EXERCISE PROMPT: The result should be a word-for-word retyping of the entries below, free of pictures.

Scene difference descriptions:
········
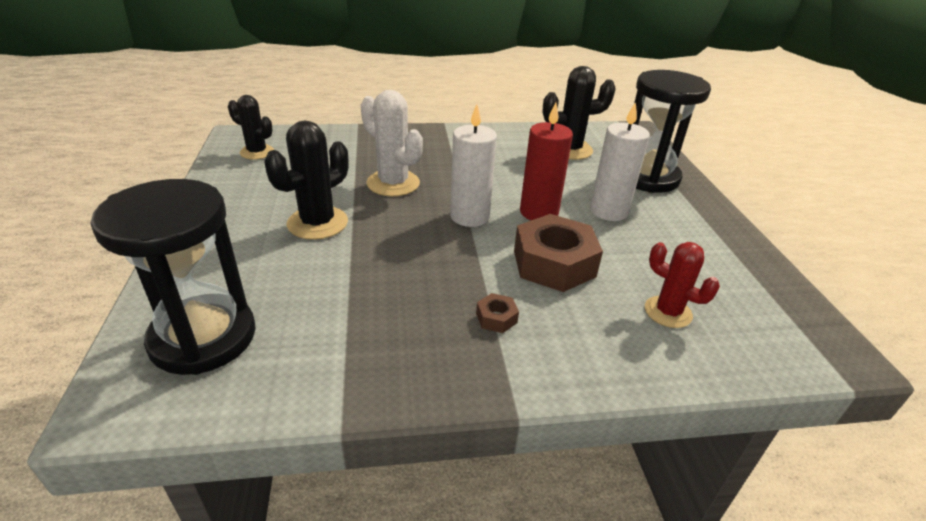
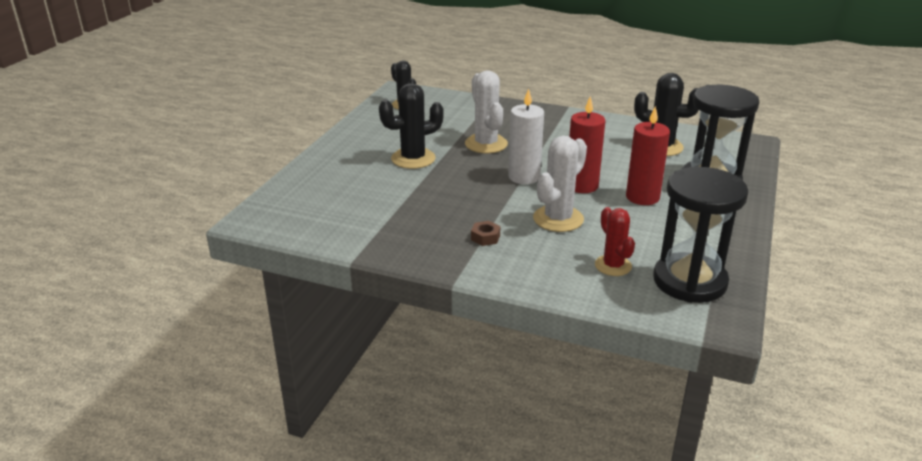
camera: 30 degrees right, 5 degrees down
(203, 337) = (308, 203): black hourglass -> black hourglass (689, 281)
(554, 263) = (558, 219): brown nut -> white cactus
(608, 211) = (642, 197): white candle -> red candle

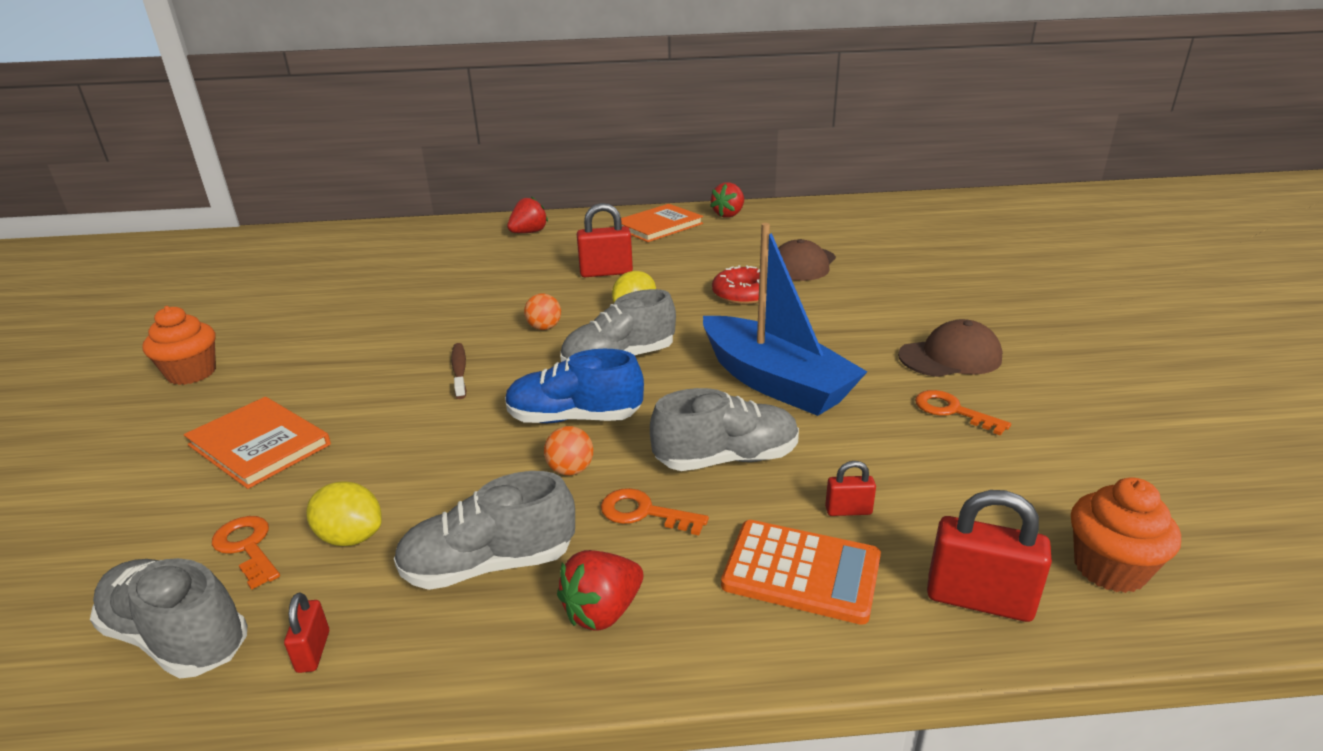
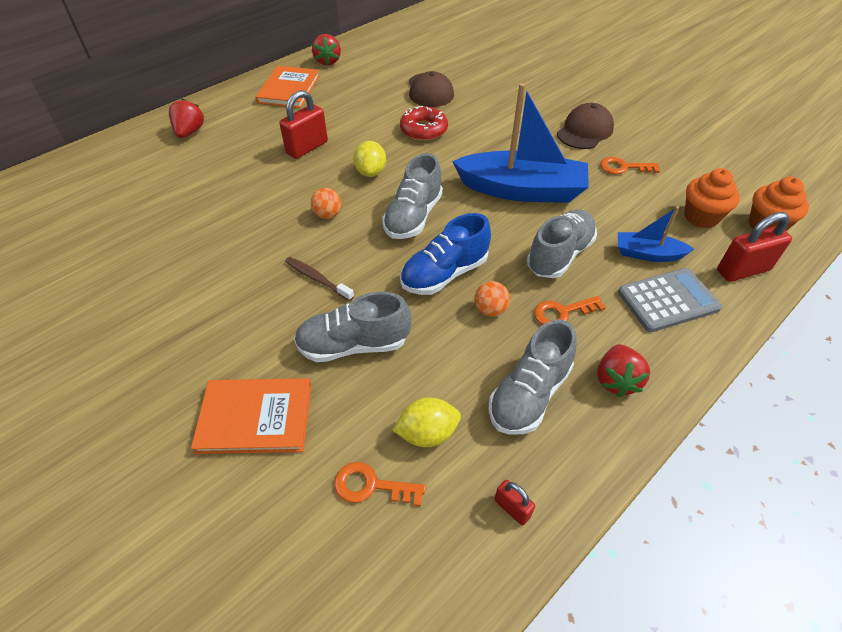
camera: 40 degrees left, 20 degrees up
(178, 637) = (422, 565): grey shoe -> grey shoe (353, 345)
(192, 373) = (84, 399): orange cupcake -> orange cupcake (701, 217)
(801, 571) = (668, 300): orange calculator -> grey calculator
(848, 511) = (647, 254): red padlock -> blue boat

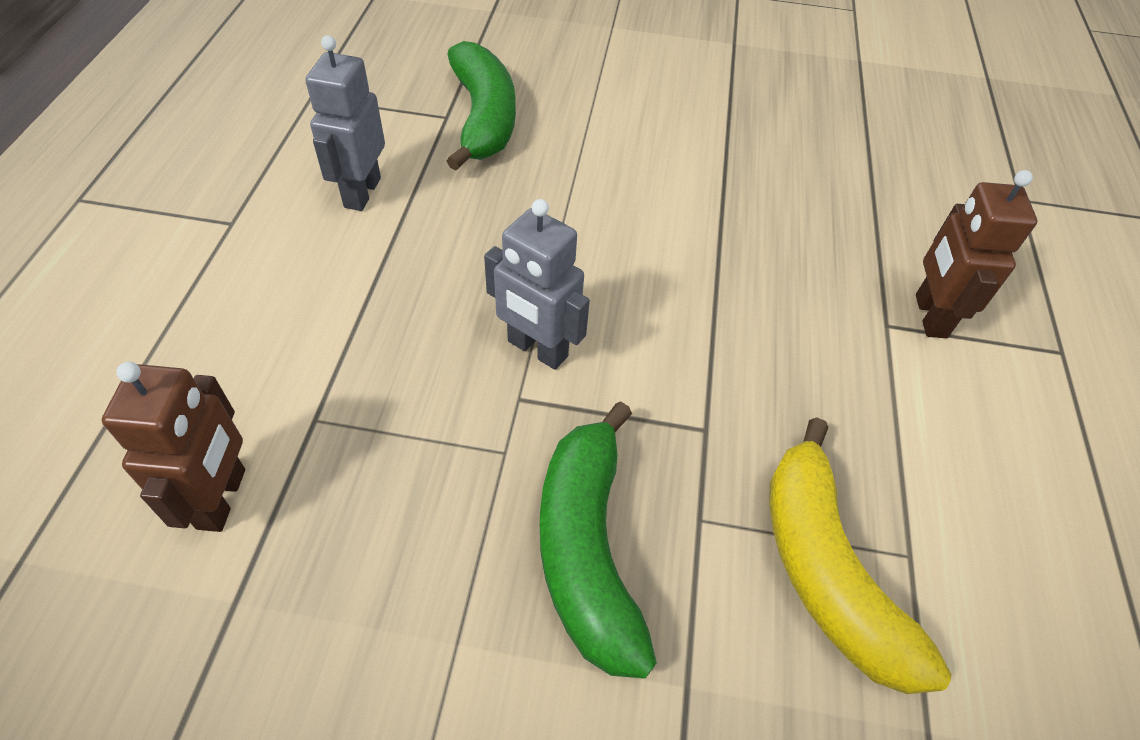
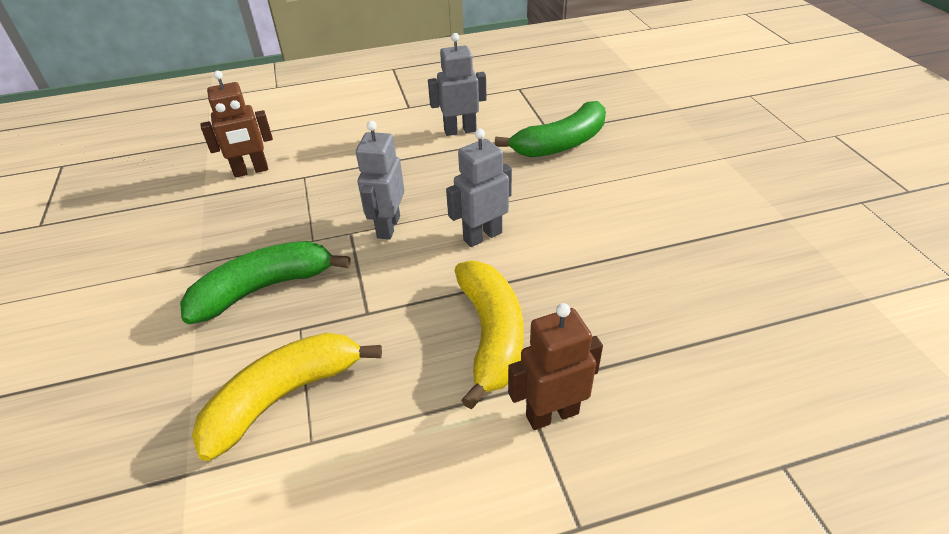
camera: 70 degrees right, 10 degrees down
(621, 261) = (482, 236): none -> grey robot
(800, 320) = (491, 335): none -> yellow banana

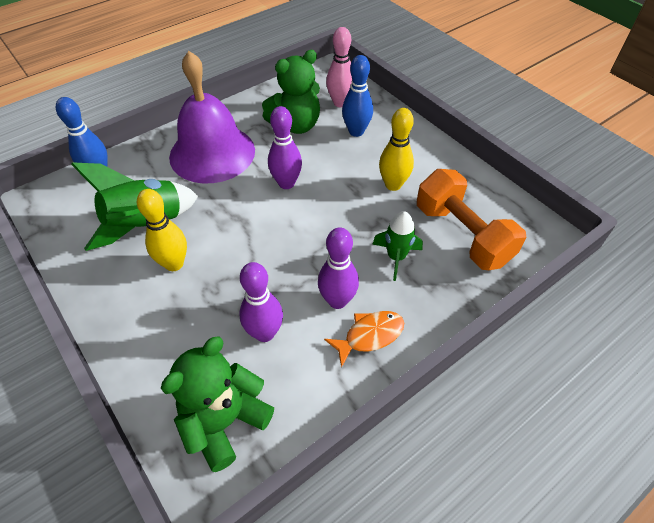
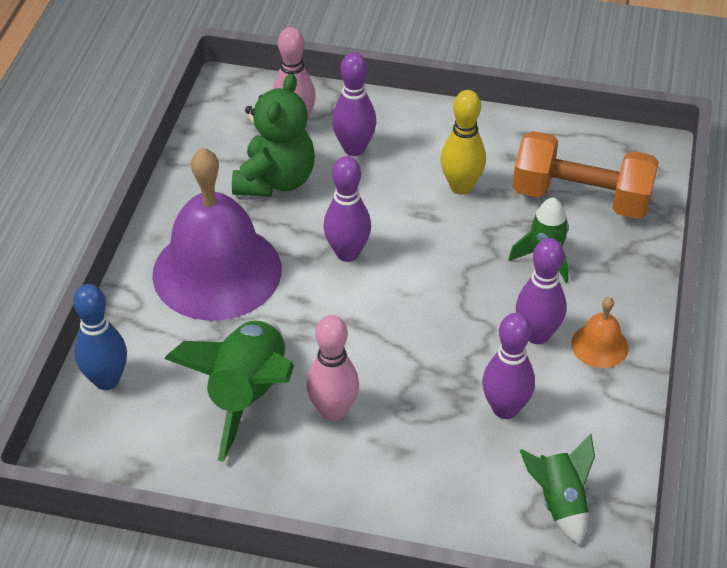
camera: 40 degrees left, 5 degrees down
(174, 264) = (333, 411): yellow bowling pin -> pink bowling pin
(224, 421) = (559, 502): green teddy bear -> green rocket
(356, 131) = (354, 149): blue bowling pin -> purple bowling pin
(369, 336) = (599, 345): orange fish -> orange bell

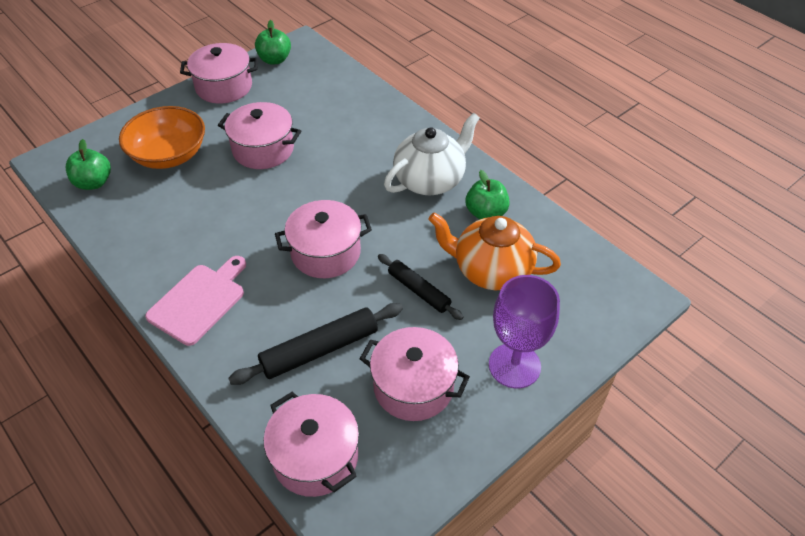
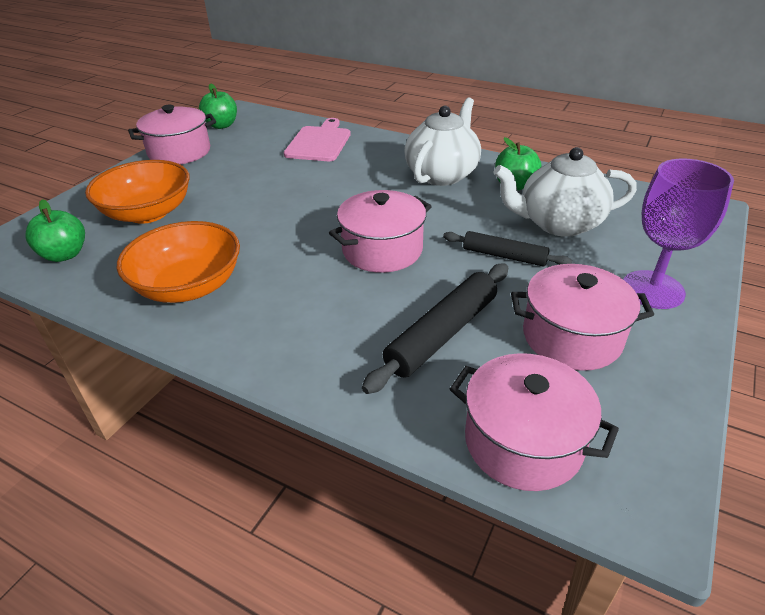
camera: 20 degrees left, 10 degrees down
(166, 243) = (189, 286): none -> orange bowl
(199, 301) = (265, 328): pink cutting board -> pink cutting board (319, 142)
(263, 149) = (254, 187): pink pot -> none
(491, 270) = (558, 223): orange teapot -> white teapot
········
WRITTEN SOLUTION:
camera: 30 degrees right, 5 degrees down
(203, 337) = (308, 203): black hourglass -> black hourglass (689, 281)
(554, 263) = (558, 219): brown nut -> white cactus
(608, 211) = (642, 197): white candle -> red candle

camera: 40 degrees left, 20 degrees up
(178, 637) = (422, 565): grey shoe -> grey shoe (353, 345)
(192, 373) = (84, 399): orange cupcake -> orange cupcake (701, 217)
(801, 571) = (668, 300): orange calculator -> grey calculator
(848, 511) = (647, 254): red padlock -> blue boat

camera: 70 degrees right, 10 degrees down
(621, 261) = (482, 236): none -> grey robot
(800, 320) = (491, 335): none -> yellow banana

camera: 40 degrees left, 5 degrees down
(174, 264) = (333, 411): yellow bowling pin -> pink bowling pin
(224, 421) = (559, 502): green teddy bear -> green rocket
(356, 131) = (354, 149): blue bowling pin -> purple bowling pin
(369, 336) = (599, 345): orange fish -> orange bell

camera: 20 degrees left, 10 degrees down
(166, 243) = (189, 286): none -> orange bowl
(199, 301) = (265, 328): pink cutting board -> pink cutting board (319, 142)
(263, 149) = (254, 187): pink pot -> none
(491, 270) = (558, 223): orange teapot -> white teapot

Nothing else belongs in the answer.